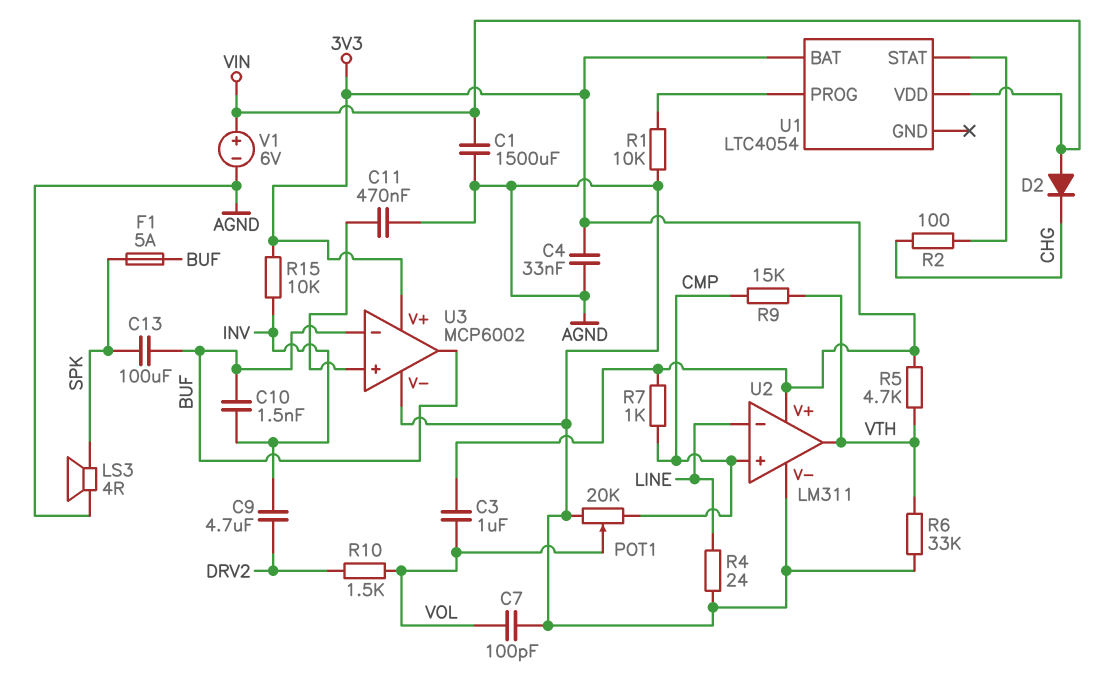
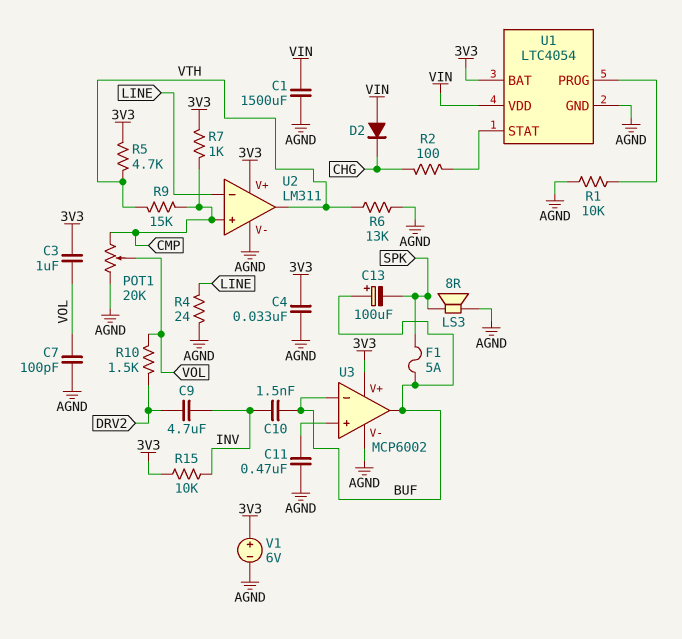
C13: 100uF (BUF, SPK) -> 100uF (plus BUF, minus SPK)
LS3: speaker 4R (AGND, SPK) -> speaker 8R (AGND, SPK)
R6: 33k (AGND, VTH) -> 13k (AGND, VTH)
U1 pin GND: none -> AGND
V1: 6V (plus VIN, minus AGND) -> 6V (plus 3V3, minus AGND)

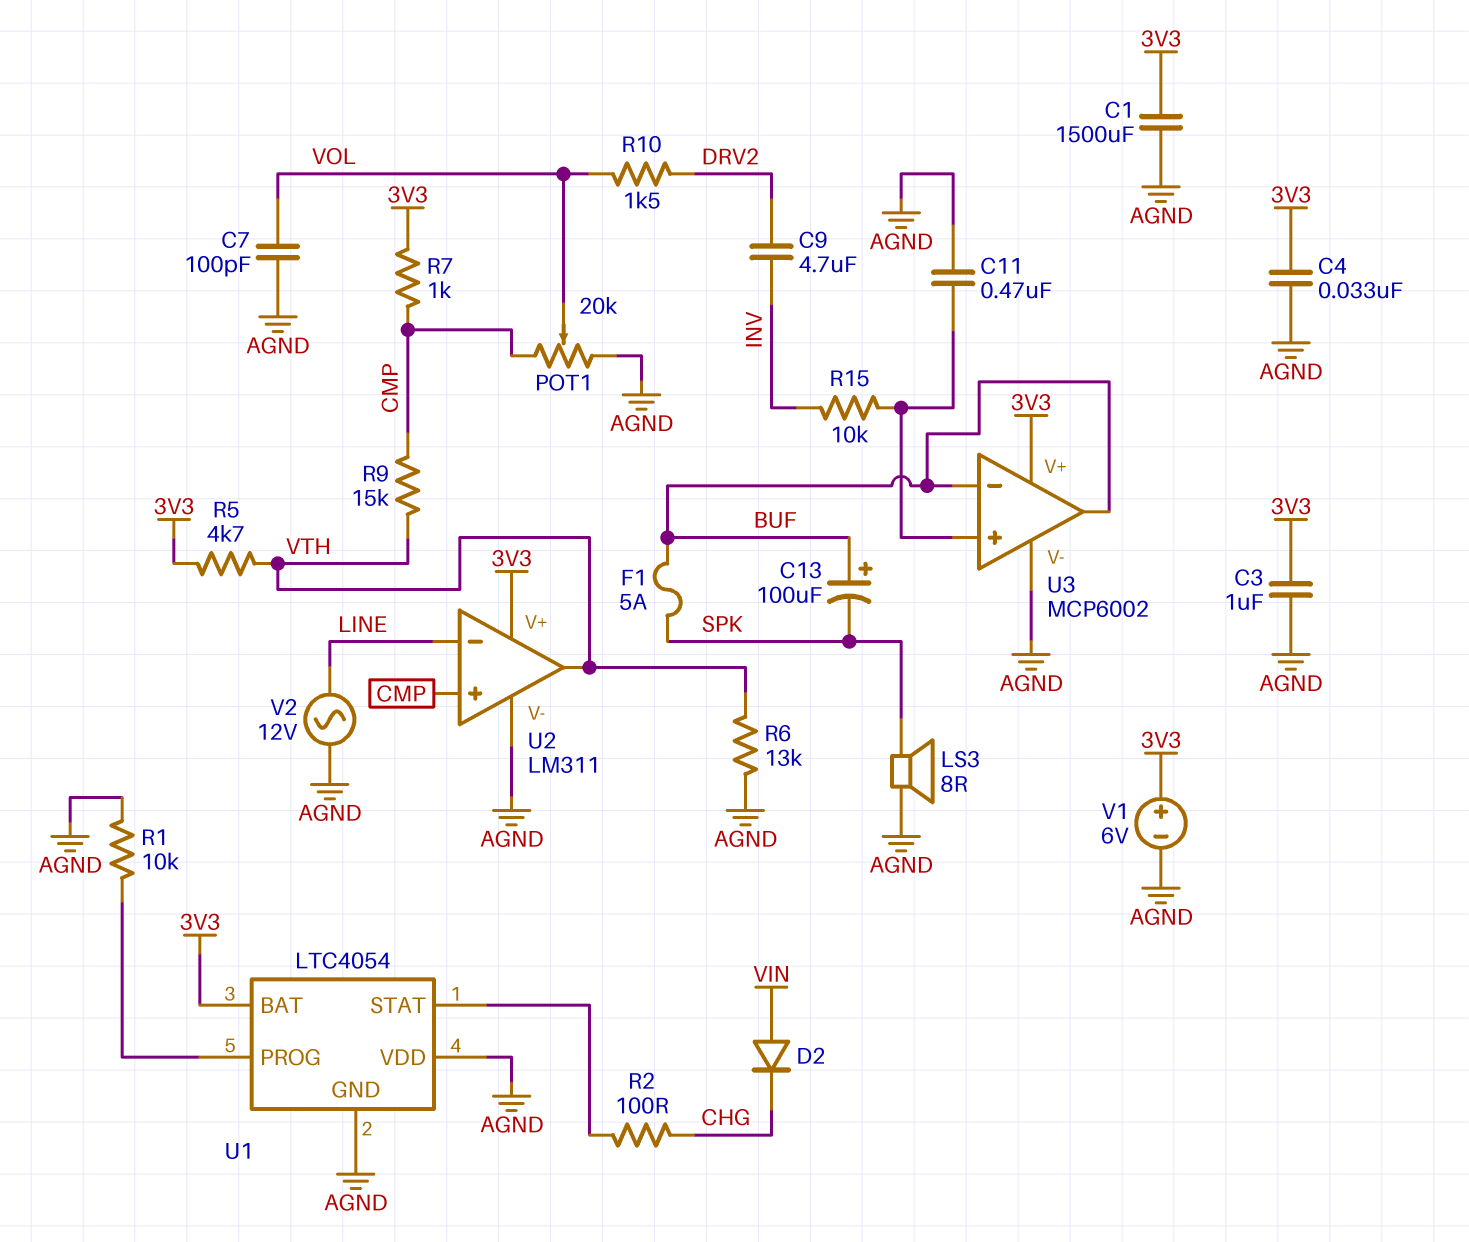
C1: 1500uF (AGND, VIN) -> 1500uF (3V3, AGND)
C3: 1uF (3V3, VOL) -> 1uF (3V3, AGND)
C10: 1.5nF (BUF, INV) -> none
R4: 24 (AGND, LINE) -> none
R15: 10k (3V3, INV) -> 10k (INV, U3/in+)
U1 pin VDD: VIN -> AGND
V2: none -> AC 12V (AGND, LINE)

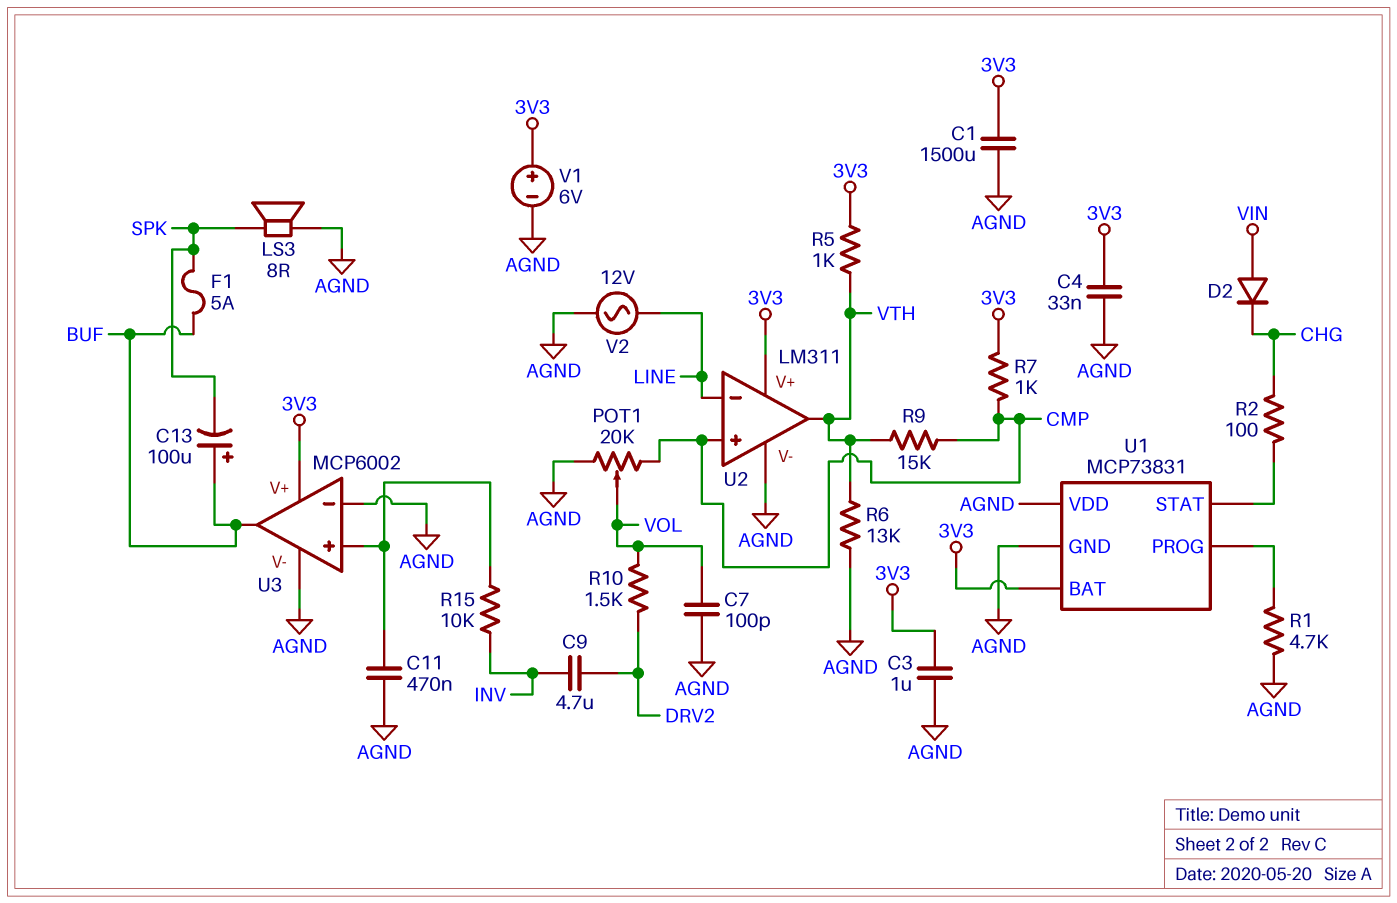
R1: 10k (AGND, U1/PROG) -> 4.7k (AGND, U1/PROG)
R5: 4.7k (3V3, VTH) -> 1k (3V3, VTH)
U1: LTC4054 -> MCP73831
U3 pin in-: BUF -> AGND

========================================================================

■ WHAT YOU ARE ASKED TO DO ■
Word for word, give the entries back in full; the pictures do not belong in the copy.

■ TASK RESPONSE ■
C13: 100uF (BUF, SPK) -> 100uF (plus BUF, minus SPK)
LS3: speaker 4R (AGND, SPK) -> speaker 8R (AGND, SPK)
R6: 33k (AGND, VTH) -> 13k (AGND, VTH)
U1 pin GND: none -> AGND
V1: 6V (plus VIN, minus AGND) -> 6V (plus 3V3, minus AGND)

C1: 1500uF (AGND, VIN) -> 1500uF (3V3, AGND)
C3: 1uF (3V3, VOL) -> 1uF (3V3, AGND)
C10: 1.5nF (BUF, INV) -> none
R4: 24 (AGND, LINE) -> none
R15: 10k (3V3, INV) -> 10k (INV, U3/in+)
U1 pin VDD: VIN -> AGND
V2: none -> AC 12V (AGND, LINE)

R1: 10k (AGND, U1/PROG) -> 4.7k (AGND, U1/PROG)
R5: 4.7k (3V3, VTH) -> 1k (3V3, VTH)
U1: LTC4054 -> MCP73831
U3 pin in-: BUF -> AGND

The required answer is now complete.